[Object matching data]

▬▬▬▬▬▬▬▬▬▬

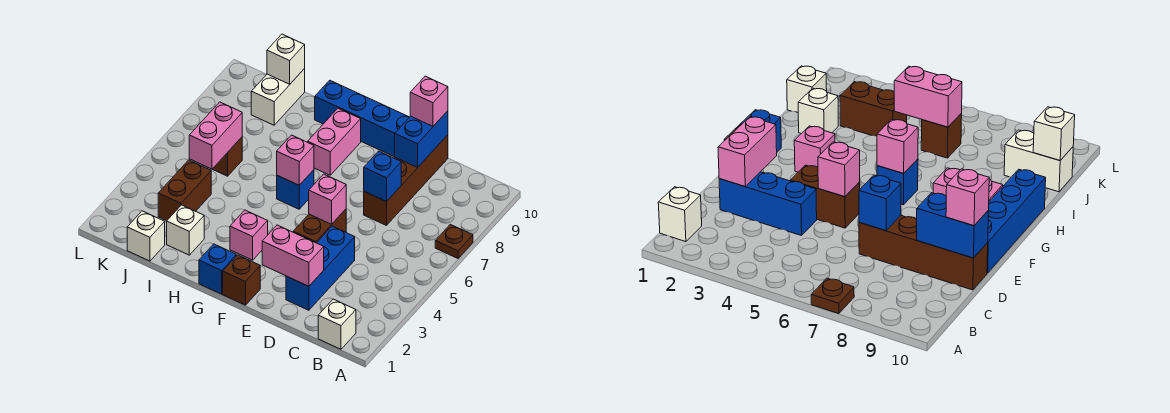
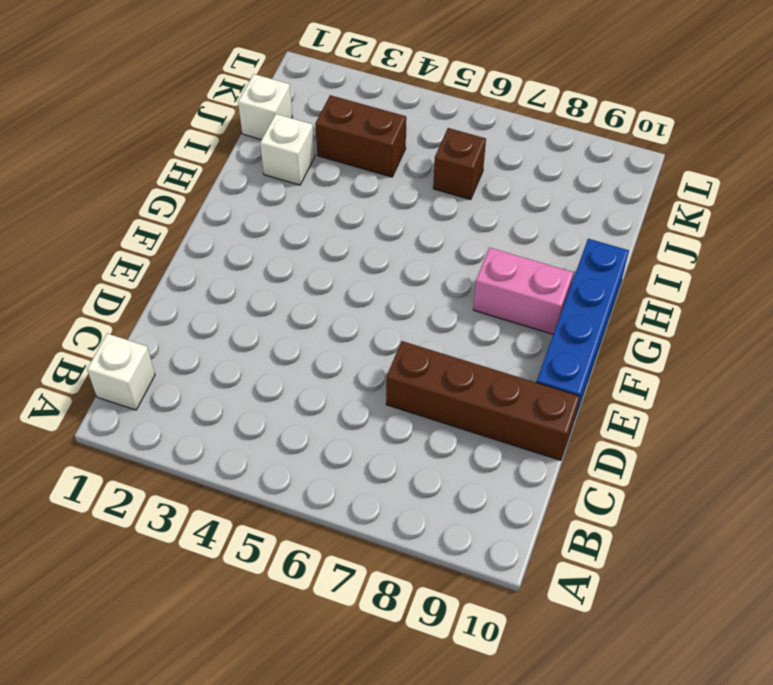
none -> brown plate A7 level 1
none -> blue brick D2:D4 level 1
none -> brown brick E4:E5 level 1

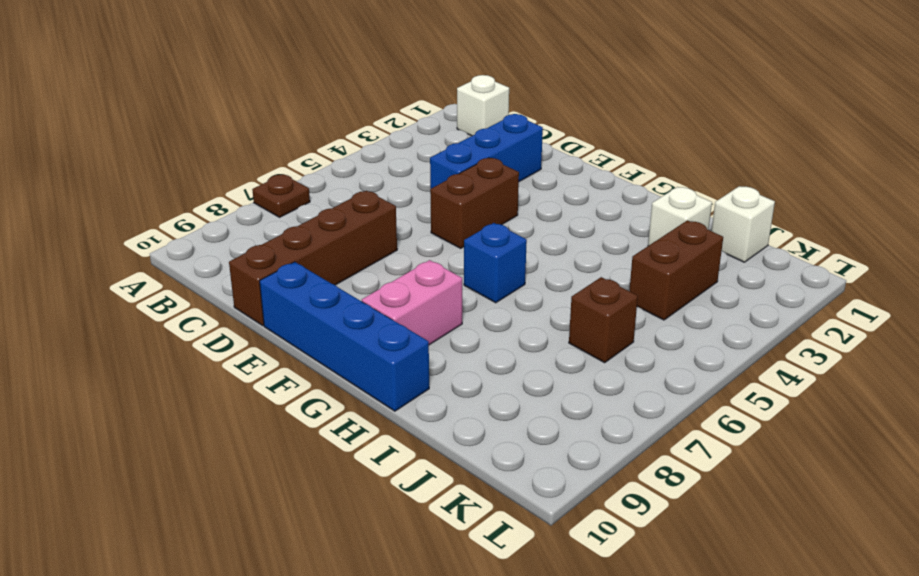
none -> brown brick F1 level 1
none -> blue brick G1 level 1
none -> pink brick G3 level 1

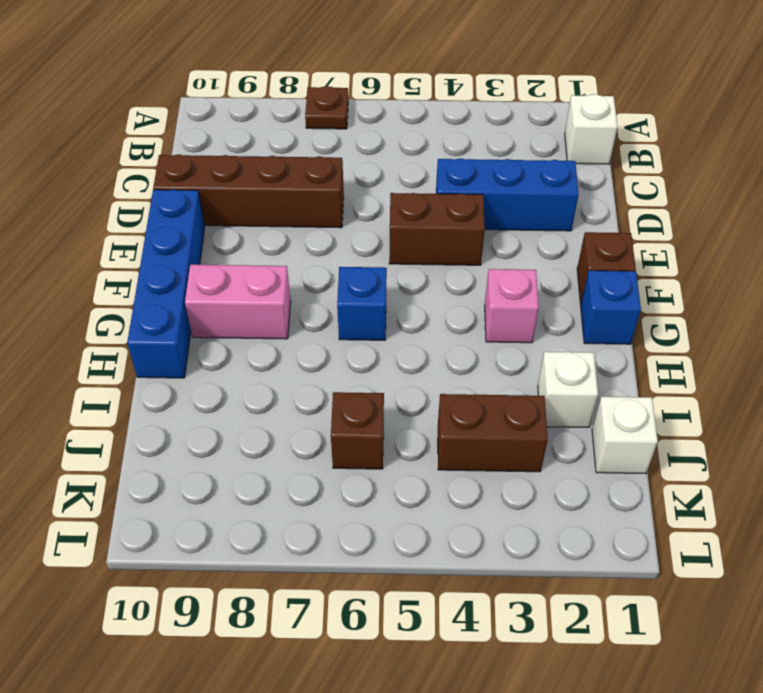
none -> white brick J9:J10 level 1
none -> pink brick D2:E2 level 2
none -> blue brick D7 level 2

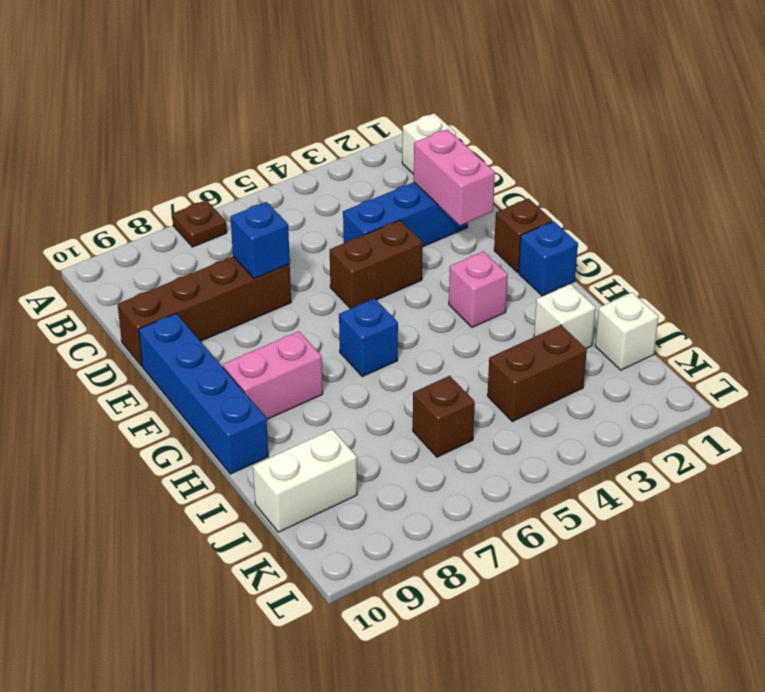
none -> blue brick D9:D10 level 2
none -> pink brick E5 level 2
none -> pink brick G6 level 2

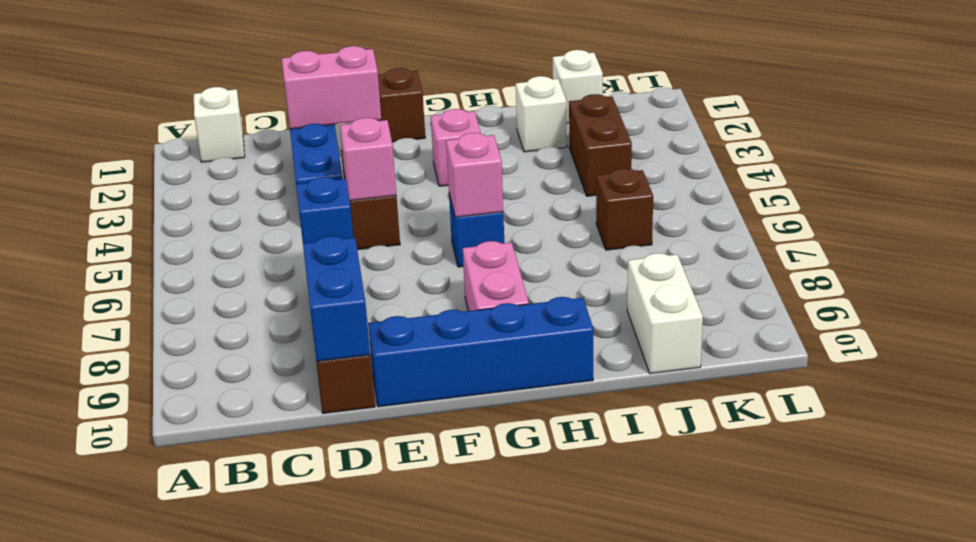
none -> brown plate A7 level 1
none -> blue brick G1 level 1
none -> pink brick J5:J6 level 2

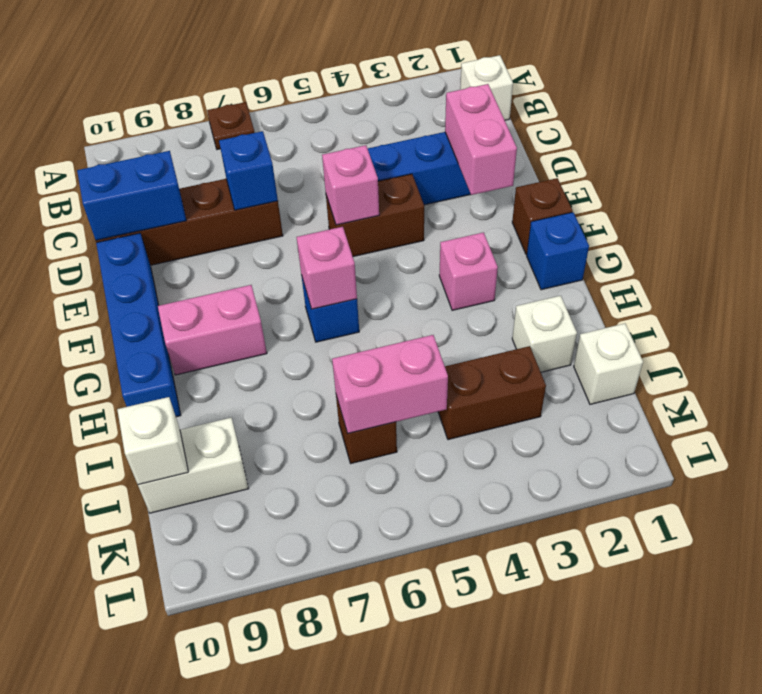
none -> pink brick D10 level 3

▬▬▬▬▬▬▬▬▬▬

EXERCISE GOAL
Count each line of the data where the word "brown" appears, then reply with the total only.

EXERCISE SOLUTION
4